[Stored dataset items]
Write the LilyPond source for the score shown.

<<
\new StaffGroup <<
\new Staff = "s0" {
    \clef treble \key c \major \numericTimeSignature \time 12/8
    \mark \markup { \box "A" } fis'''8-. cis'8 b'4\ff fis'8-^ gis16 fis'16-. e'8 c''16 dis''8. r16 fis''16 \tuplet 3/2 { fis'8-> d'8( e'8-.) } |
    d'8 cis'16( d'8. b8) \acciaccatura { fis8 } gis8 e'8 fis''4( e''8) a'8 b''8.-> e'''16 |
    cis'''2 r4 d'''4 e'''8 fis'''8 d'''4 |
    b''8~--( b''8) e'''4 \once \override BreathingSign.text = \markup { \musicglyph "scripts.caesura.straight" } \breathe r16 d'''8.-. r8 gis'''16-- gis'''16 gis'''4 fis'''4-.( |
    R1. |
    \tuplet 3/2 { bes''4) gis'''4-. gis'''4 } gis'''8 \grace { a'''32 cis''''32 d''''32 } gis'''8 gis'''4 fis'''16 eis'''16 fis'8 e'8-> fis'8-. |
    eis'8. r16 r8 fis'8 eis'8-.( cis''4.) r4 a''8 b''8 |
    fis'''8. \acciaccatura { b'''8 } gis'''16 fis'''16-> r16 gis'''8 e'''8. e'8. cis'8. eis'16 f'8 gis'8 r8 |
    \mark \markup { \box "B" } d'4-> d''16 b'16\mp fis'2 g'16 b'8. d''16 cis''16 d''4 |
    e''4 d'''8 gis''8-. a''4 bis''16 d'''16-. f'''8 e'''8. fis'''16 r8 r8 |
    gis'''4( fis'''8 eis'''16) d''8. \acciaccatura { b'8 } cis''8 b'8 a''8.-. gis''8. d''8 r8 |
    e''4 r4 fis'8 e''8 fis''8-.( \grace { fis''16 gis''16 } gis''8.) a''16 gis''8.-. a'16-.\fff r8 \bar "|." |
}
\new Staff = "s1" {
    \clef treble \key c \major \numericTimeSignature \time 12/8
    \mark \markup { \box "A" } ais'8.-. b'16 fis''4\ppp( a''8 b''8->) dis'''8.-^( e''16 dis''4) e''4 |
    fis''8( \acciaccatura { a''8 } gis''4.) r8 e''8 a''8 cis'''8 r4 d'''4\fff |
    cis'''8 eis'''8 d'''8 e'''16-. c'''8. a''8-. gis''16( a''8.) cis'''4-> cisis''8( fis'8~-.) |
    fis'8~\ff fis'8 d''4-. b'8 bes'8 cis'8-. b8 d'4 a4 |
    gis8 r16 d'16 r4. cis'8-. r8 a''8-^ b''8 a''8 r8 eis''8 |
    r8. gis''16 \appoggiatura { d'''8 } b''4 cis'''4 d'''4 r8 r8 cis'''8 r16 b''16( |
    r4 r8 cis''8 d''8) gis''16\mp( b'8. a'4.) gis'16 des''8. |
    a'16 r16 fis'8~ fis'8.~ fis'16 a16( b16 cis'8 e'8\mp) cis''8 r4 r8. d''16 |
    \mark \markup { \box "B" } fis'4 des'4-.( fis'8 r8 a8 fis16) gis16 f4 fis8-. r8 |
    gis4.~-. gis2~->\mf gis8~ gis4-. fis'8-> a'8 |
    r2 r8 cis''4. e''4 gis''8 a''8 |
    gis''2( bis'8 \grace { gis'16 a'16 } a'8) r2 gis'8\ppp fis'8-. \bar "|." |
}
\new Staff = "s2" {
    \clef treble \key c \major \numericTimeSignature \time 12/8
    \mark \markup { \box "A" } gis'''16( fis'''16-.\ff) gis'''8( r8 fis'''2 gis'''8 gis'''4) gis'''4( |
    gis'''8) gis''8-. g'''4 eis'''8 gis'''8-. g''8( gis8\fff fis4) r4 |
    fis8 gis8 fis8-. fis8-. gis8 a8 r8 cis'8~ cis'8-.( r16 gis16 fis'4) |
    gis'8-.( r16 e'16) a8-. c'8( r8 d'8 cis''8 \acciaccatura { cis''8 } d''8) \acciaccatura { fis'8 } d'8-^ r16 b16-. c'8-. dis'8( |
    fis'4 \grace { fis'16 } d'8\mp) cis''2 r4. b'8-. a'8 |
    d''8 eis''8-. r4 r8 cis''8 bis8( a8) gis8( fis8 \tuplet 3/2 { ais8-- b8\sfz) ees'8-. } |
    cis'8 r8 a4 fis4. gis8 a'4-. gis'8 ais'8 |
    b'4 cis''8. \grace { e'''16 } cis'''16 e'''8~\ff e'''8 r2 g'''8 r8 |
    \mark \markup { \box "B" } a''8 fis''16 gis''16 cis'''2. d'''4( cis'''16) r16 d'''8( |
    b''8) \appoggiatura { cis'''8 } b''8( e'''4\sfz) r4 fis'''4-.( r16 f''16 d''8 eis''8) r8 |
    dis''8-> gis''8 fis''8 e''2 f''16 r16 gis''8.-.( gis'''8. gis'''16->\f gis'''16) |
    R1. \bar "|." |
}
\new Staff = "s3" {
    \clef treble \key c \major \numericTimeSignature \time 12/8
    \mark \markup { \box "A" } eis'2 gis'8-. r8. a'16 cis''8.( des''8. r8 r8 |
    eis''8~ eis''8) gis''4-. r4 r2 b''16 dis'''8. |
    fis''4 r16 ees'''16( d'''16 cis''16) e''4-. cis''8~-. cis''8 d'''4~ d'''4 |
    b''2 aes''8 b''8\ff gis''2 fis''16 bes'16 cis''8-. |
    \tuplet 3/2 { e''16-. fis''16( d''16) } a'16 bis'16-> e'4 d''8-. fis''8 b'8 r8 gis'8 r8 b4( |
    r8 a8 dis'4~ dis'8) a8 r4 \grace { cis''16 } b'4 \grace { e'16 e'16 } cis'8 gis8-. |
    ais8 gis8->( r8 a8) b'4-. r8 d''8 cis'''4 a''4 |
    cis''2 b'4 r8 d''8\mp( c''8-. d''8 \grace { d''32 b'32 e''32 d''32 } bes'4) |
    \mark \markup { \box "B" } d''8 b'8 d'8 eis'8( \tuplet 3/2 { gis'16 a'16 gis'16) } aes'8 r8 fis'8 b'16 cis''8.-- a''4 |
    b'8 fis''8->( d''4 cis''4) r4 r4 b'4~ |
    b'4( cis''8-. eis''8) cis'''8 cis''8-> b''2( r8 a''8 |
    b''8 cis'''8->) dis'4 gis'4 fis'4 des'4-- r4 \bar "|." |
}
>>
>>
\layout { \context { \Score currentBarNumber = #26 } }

## Aim
Pull out every line in the listing above that contains the string "grace". Case counts.

## Answer to this problem
    \tuplet 3/2 { bes''4) gis'''4-. gis'''4 } gis'''8 \grace { a'''32 cis''''32 d''''32 } gis'''8 gis'''4 fis'''16 eis'''16 fis'8 e'8-> fis'8-. |
    e''4 r4 fis'8 e''8 fis''8-.( \grace { fis''16 gis''16 } gis''8.) a''16 gis''8.-. a'16-.\fff r8 \bar "|." |
    gis''2( bis'8 \grace { gis'16 a'16 } a'8) r2 gis'8\ppp fis'8-. \bar "|." |
    fis'4 \grace { fis'16 } d'8\mp) cis''2 r4. b'8-. a'8 |
    b'4 cis''8. \grace { e'''16 } cis'''16 e'''8~\ff e'''8 r2 g'''8 r8 |
    r8 a8 dis'4~ dis'8) a8 r4 \grace { cis''16 } b'4 \grace { e'16 e'16 } cis'8 gis8-. |
    cis''2 b'4 r8 d''8\mp( c''8-. d''8 \grace { d''32 b'32 e''32 d''32 } bes'4) |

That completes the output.